§ **EXERCISE**
Pictures stay out of the copy. Transcribe exactly, and only, the line with "black rectangle at" through the last line of the entries below.

§ **EXERCISE INPUTS**
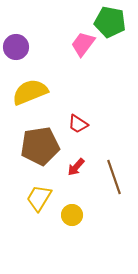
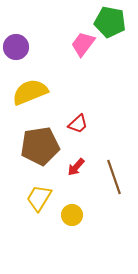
red trapezoid: rotated 75 degrees counterclockwise
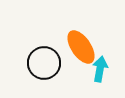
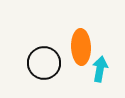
orange ellipse: rotated 32 degrees clockwise
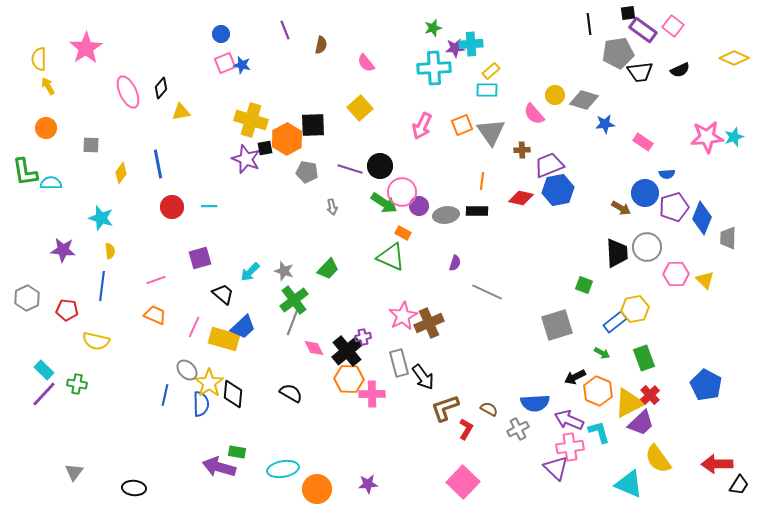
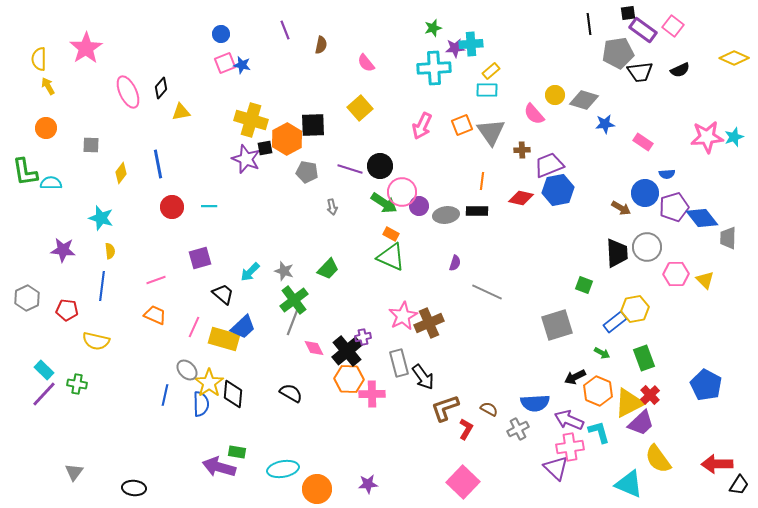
blue diamond at (702, 218): rotated 60 degrees counterclockwise
orange rectangle at (403, 233): moved 12 px left, 1 px down
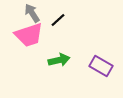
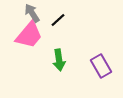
pink trapezoid: rotated 32 degrees counterclockwise
green arrow: rotated 95 degrees clockwise
purple rectangle: rotated 30 degrees clockwise
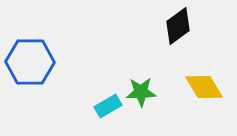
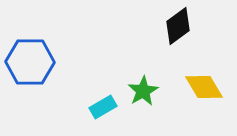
green star: moved 2 px right, 1 px up; rotated 28 degrees counterclockwise
cyan rectangle: moved 5 px left, 1 px down
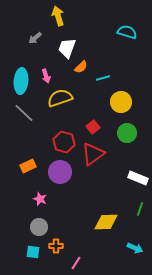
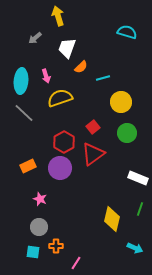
red hexagon: rotated 15 degrees clockwise
purple circle: moved 4 px up
yellow diamond: moved 6 px right, 3 px up; rotated 75 degrees counterclockwise
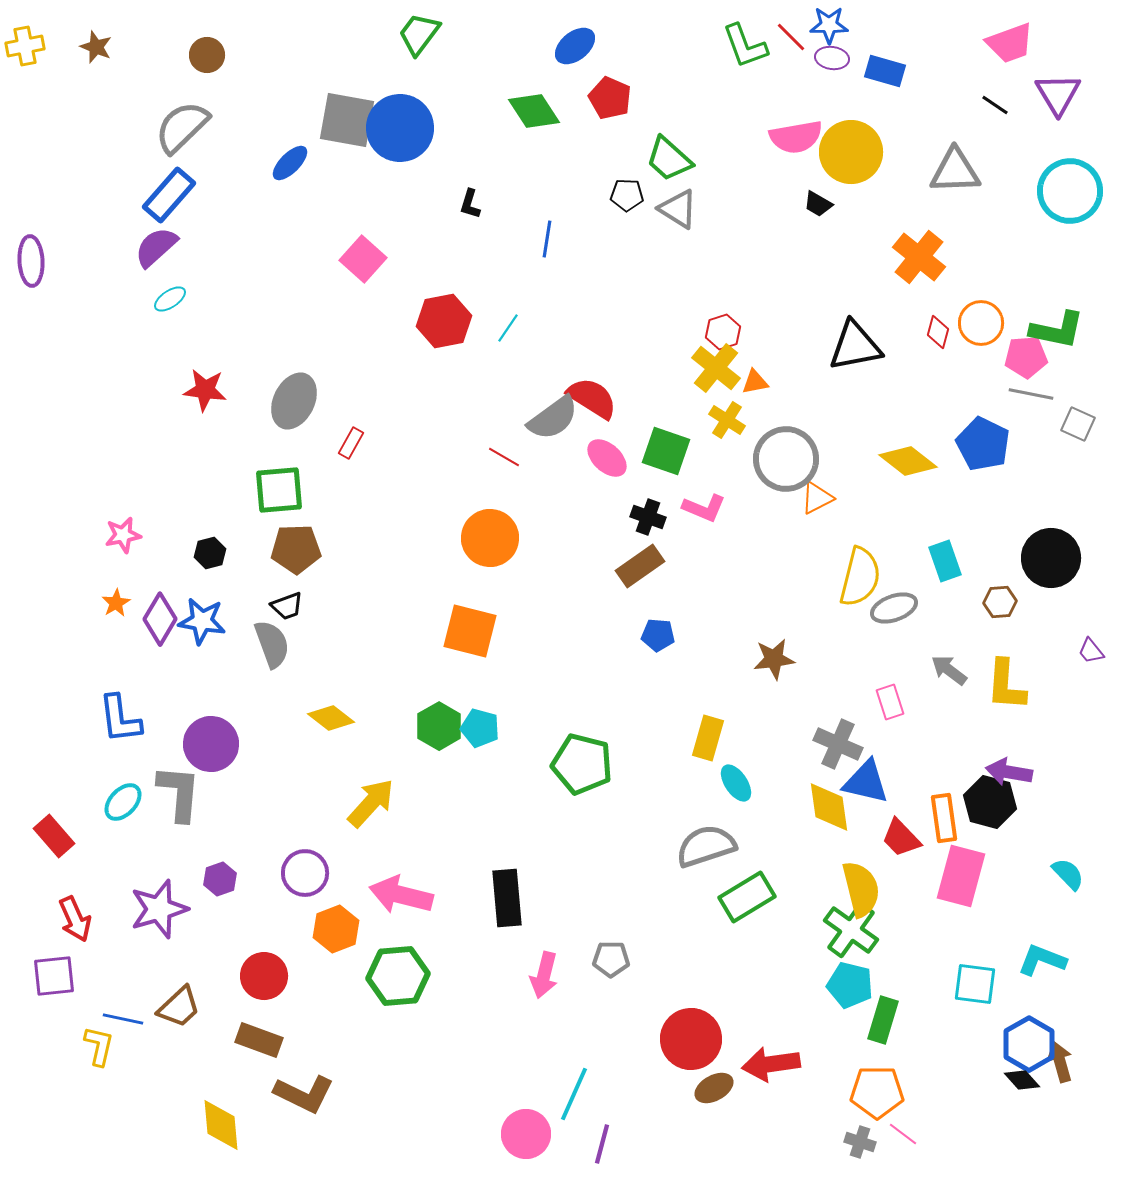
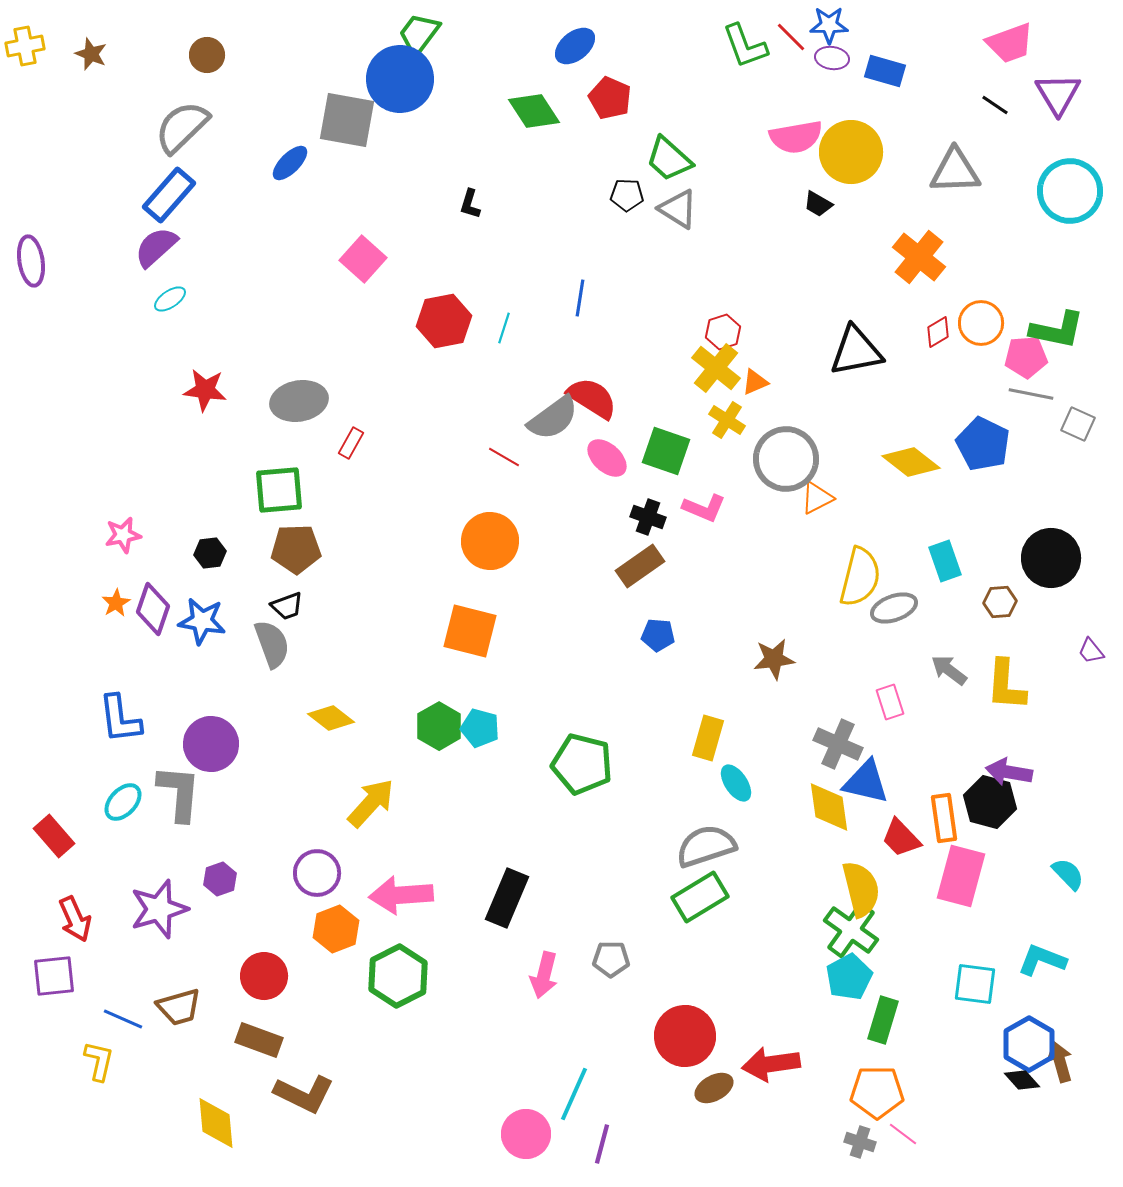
brown star at (96, 47): moved 5 px left, 7 px down
blue circle at (400, 128): moved 49 px up
blue line at (547, 239): moved 33 px right, 59 px down
purple ellipse at (31, 261): rotated 6 degrees counterclockwise
cyan line at (508, 328): moved 4 px left; rotated 16 degrees counterclockwise
red diamond at (938, 332): rotated 44 degrees clockwise
black triangle at (855, 346): moved 1 px right, 5 px down
orange triangle at (755, 382): rotated 12 degrees counterclockwise
gray ellipse at (294, 401): moved 5 px right; rotated 54 degrees clockwise
yellow diamond at (908, 461): moved 3 px right, 1 px down
orange circle at (490, 538): moved 3 px down
black hexagon at (210, 553): rotated 8 degrees clockwise
purple diamond at (160, 619): moved 7 px left, 10 px up; rotated 12 degrees counterclockwise
purple circle at (305, 873): moved 12 px right
pink arrow at (401, 895): rotated 18 degrees counterclockwise
green rectangle at (747, 897): moved 47 px left
black rectangle at (507, 898): rotated 28 degrees clockwise
green hexagon at (398, 976): rotated 22 degrees counterclockwise
cyan pentagon at (850, 985): moved 1 px left, 8 px up; rotated 30 degrees clockwise
brown trapezoid at (179, 1007): rotated 27 degrees clockwise
blue line at (123, 1019): rotated 12 degrees clockwise
red circle at (691, 1039): moved 6 px left, 3 px up
yellow L-shape at (99, 1046): moved 15 px down
yellow diamond at (221, 1125): moved 5 px left, 2 px up
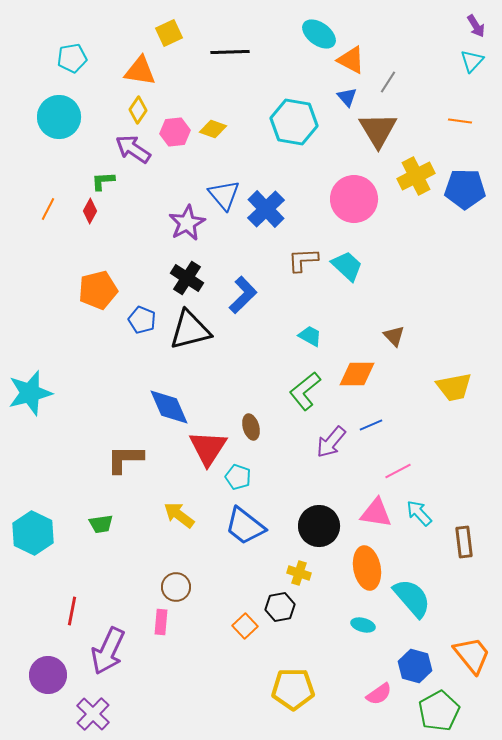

§ **RESPONSE**
black rectangle at (507, 898): rotated 28 degrees clockwise
green hexagon at (398, 976): rotated 22 degrees counterclockwise
cyan pentagon at (850, 985): moved 1 px left, 8 px up; rotated 30 degrees clockwise
brown trapezoid at (179, 1007): rotated 27 degrees clockwise
blue line at (123, 1019): rotated 12 degrees clockwise
red circle at (691, 1039): moved 6 px left, 3 px up
yellow L-shape at (99, 1046): moved 15 px down
yellow diamond at (221, 1125): moved 5 px left, 2 px up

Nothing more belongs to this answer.